### [Problem to work on]
Beginning with the line that includes "bookcase: (530, 693)" and ending with the last line, print the records exactly, leaving every picture out.
*** Task material
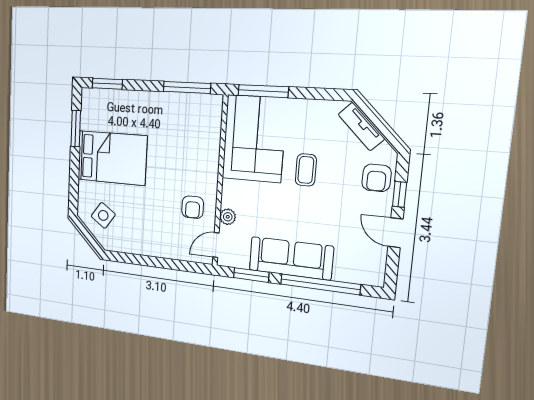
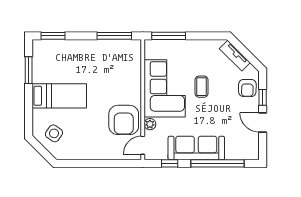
corner sofa: (254, 139) -> (165, 88), moved
bed: (112, 158) -> (59, 96), width x0.67
armchair: (193, 207) -> (124, 120), width x1.88, depth x1.88
window: (251, 275) -> (170, 163), width x0.67

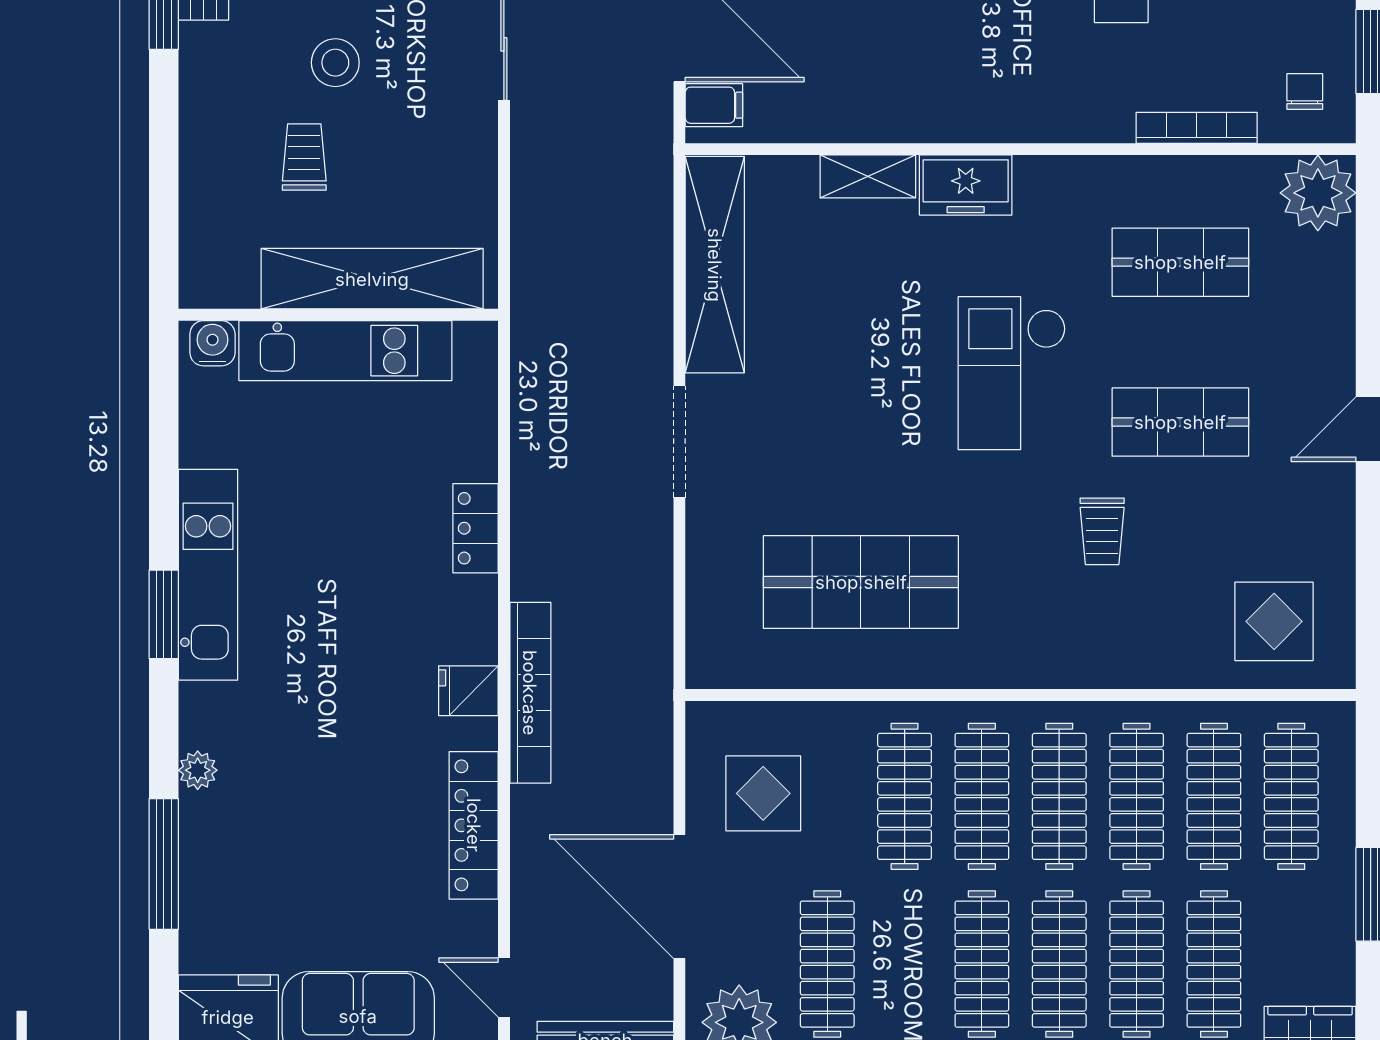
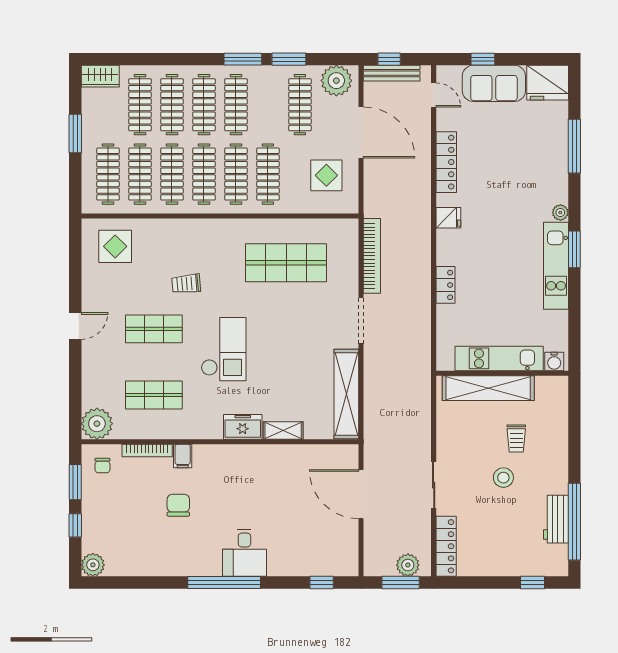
filing cabinet: (714, 105) -> (183, 456), moved, turned -90
trolley: (1102, 531) -> (186, 284), turned -95
bookcase: (530, 693) -> (372, 256), moved, turned 180
plant: (198, 770) -> (560, 212), moved

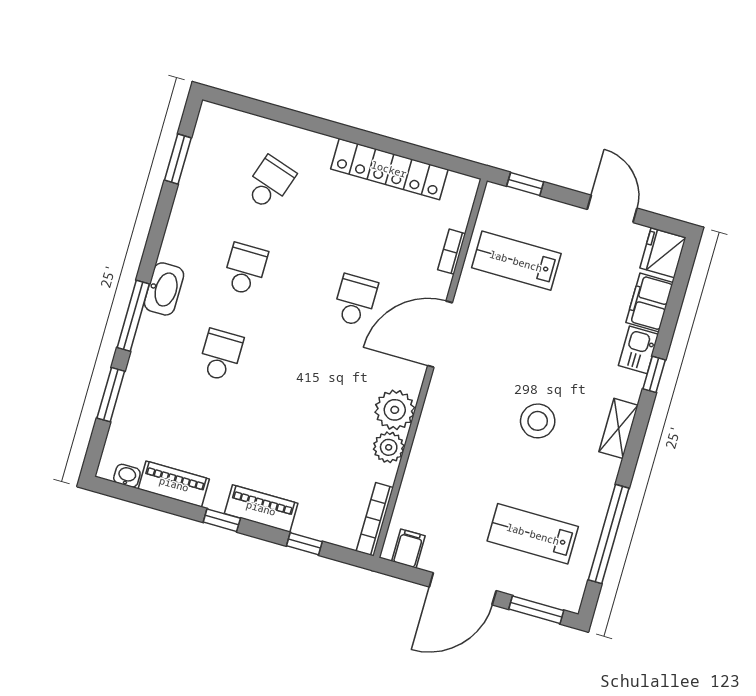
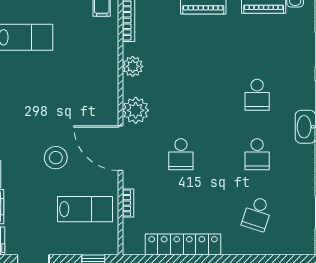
door: (440, 334) -> (121, 148), swing flipped
plant: (395, 410) -> (136, 110), moved
stool: (538, 421) -> (56, 158), moved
******
### [The answer]
bookcase: (530, 693) -> (372, 256), moved, turned 180
plant: (198, 770) -> (560, 212), moved

door: (440, 334) -> (121, 148), swing flipped
plant: (395, 410) -> (136, 110), moved
stool: (538, 421) -> (56, 158), moved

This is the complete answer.